[Dataset items]
[Start of Attachment]

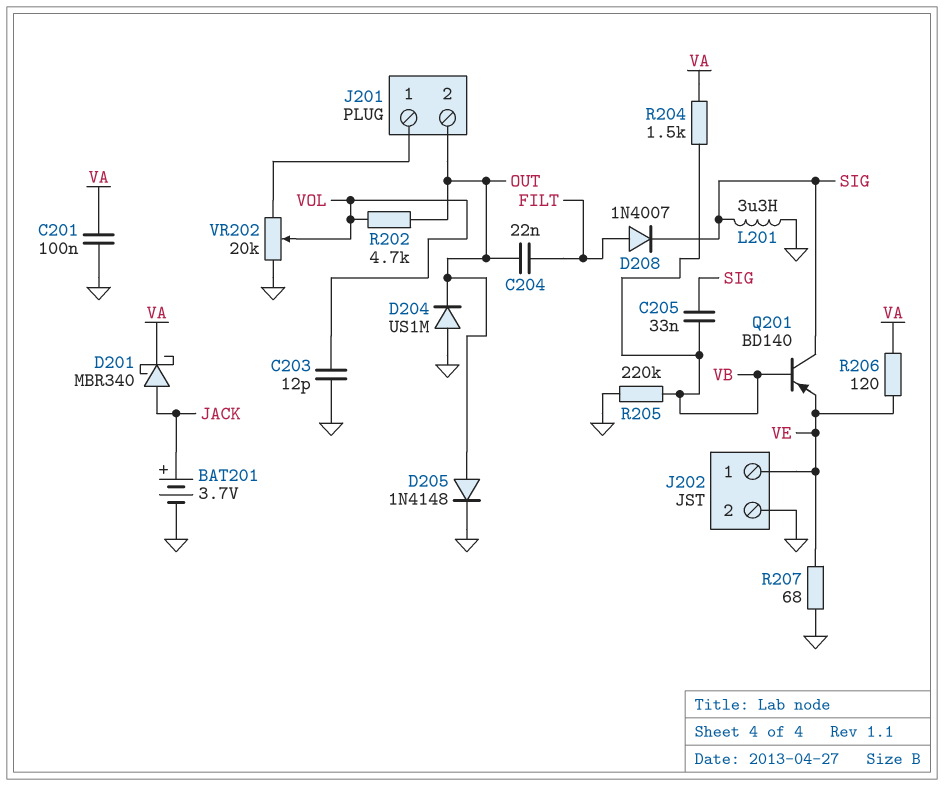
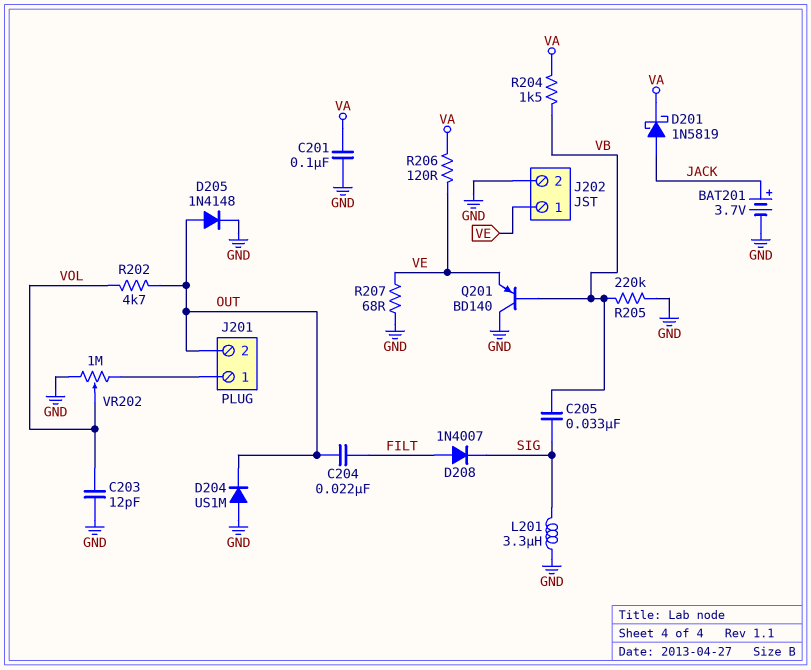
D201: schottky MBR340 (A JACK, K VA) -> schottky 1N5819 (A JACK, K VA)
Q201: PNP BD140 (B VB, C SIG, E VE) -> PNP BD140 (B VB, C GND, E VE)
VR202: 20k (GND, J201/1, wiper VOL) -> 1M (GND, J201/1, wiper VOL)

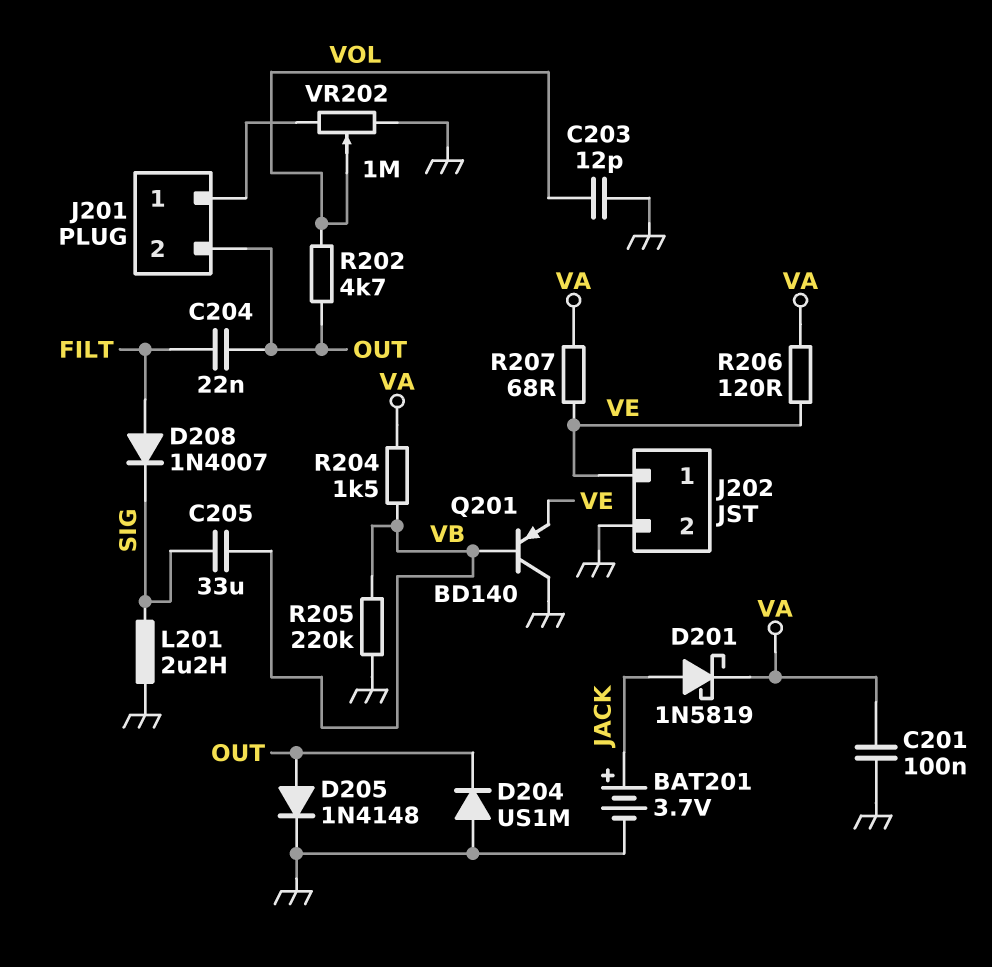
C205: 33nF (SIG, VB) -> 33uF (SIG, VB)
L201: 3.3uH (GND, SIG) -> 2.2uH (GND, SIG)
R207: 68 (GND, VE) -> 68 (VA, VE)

[End of Attachment]
[Start of Attachment]

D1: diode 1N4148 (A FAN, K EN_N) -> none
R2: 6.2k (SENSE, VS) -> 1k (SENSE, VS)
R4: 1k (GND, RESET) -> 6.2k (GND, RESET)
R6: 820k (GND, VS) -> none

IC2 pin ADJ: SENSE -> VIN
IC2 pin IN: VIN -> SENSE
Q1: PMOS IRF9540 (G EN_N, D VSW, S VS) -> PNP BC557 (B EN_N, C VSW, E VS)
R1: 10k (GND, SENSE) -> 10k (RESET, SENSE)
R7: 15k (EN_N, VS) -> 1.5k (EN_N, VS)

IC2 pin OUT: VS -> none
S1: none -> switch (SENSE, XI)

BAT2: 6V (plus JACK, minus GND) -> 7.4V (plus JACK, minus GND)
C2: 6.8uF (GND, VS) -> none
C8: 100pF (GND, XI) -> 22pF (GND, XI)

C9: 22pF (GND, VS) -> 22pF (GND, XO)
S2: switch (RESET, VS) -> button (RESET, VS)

[End of Attachment]

YOUR GOAL: The expected result is every line above containing the string "none".

REPLY:
D1: diode 1N4148 (A FAN, K EN_N) -> none
R6: 820k (GND, VS) -> none
IC2 pin OUT: VS -> none
S1: none -> switch (SENSE, XI)
C2: 6.8uF (GND, VS) -> none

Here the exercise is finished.